Examine the material below. Gather every line in which the string "camera" appears.

————

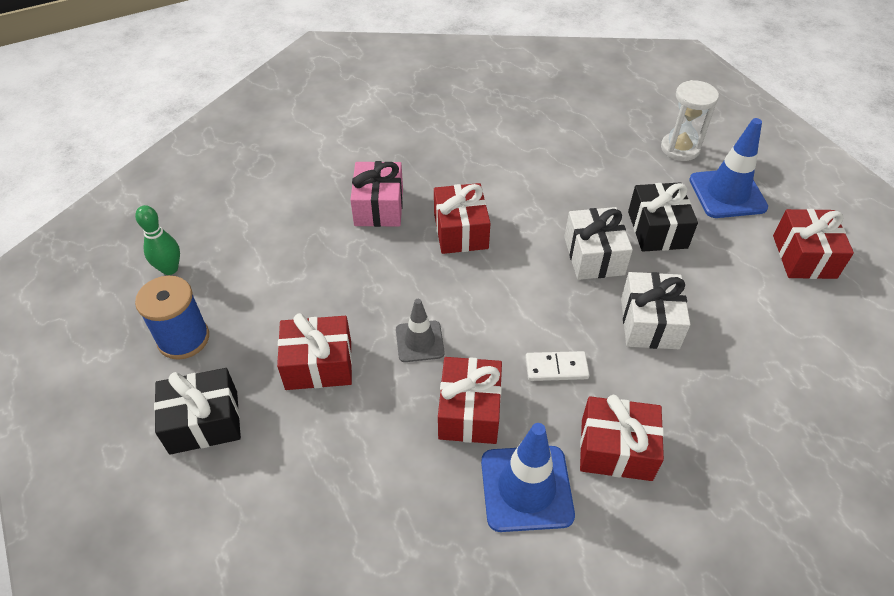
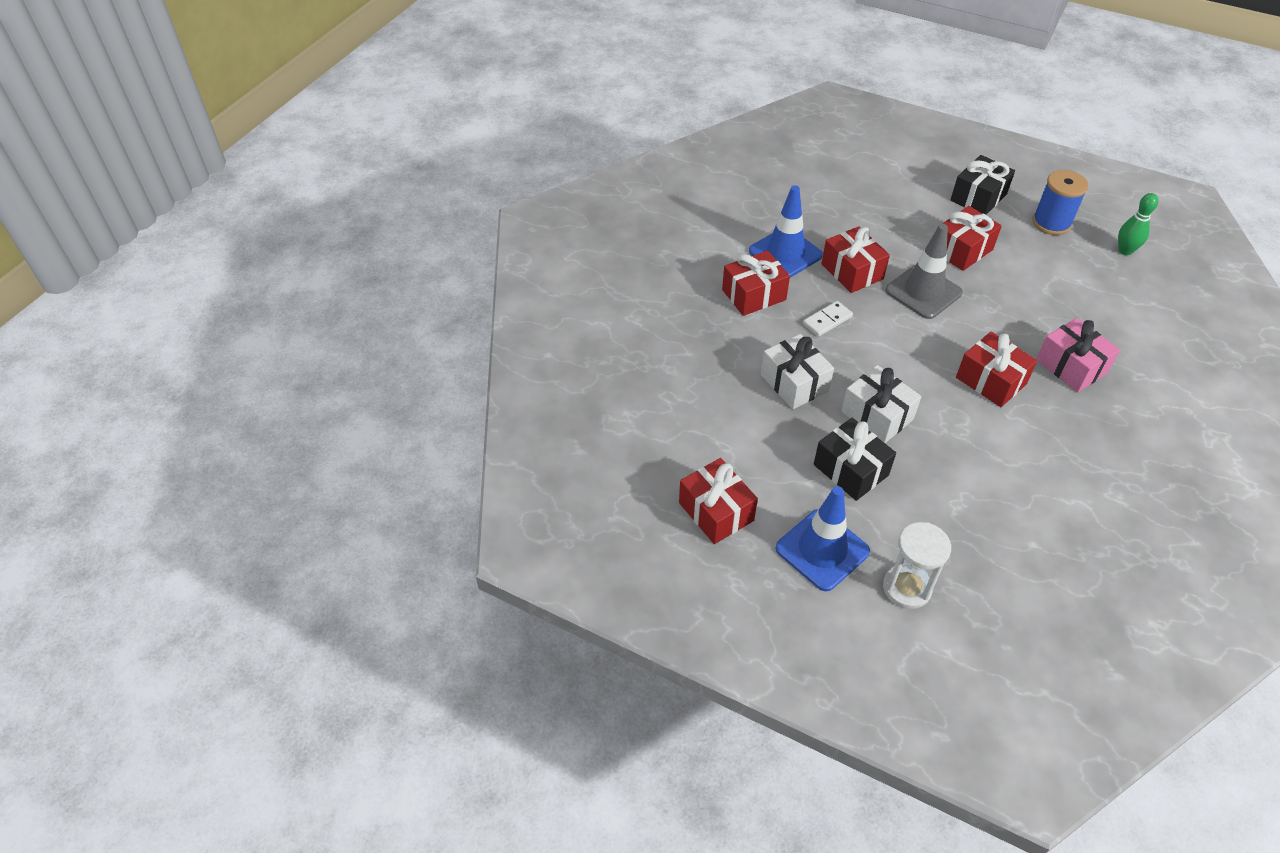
camera: 145 degrees right, 0 degrees up
grey traffic cone [396,299,445,362] -> grey traffic cone [885,224,963,319], size x1.63

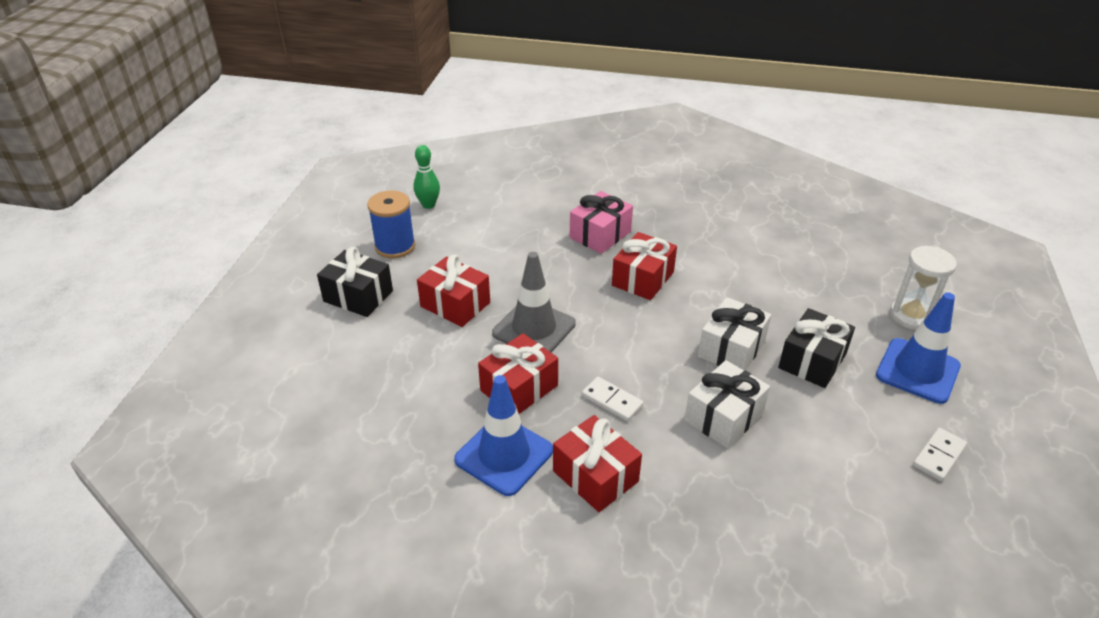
camera: 105 degrees left, 10 degrees down
red gift [679,458,758,544] -> white domino [913,428,967,481]

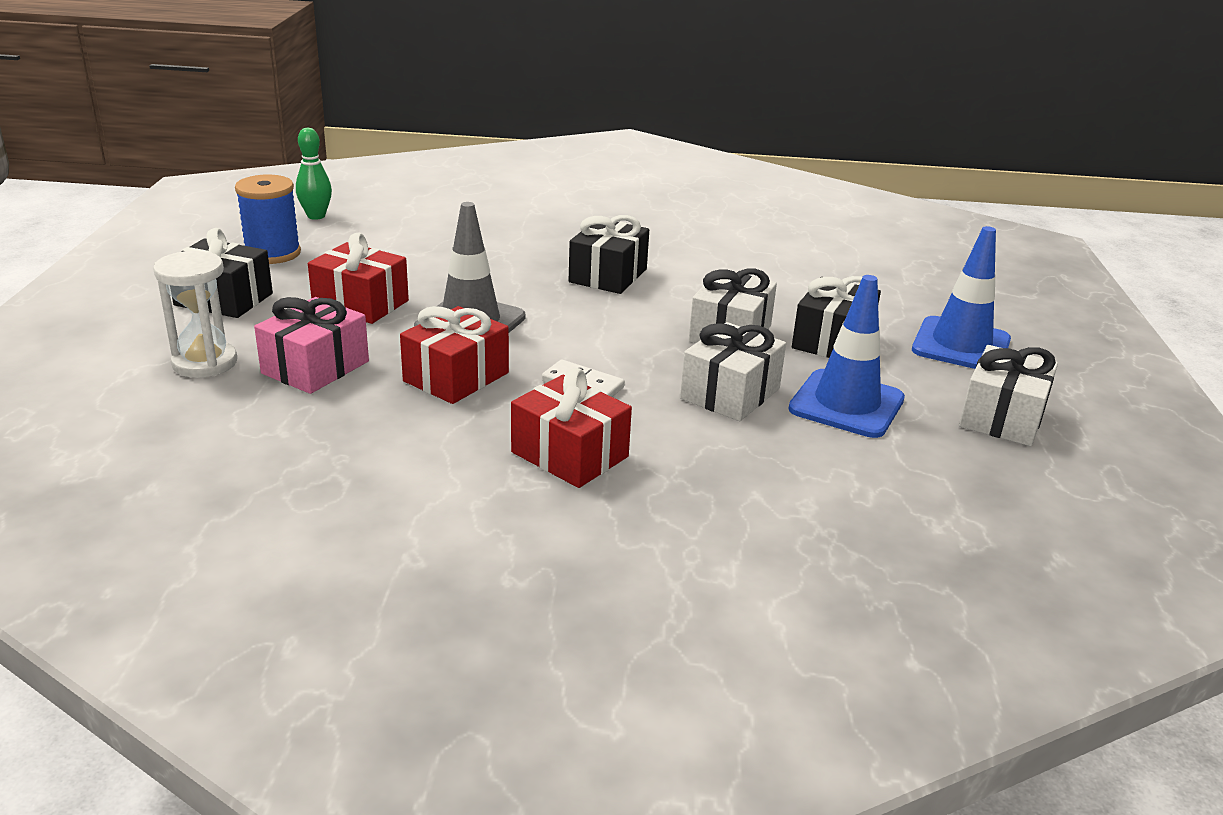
camera: 10 degrees left, 10 degrees down
blue traffic cone [454,375,553,496] -> blue traffic cone moved to [788,275,905,438]
pink gift [570,191,633,254] -> pink gift moved to [254,297,369,394]
red gift [612,232,677,300] -> black gift [569,215,649,294]
white hourglass [890,246,957,330] -> white hourglass moved to [153,251,237,378]
white domino [913,428,967,481] -> white gift [959,345,1058,446]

————

WRITTEN RESPONSE:
camera: 145 degrees right, 0 degrees up
camera: 105 degrees left, 10 degrees down
camera: 10 degrees left, 10 degrees down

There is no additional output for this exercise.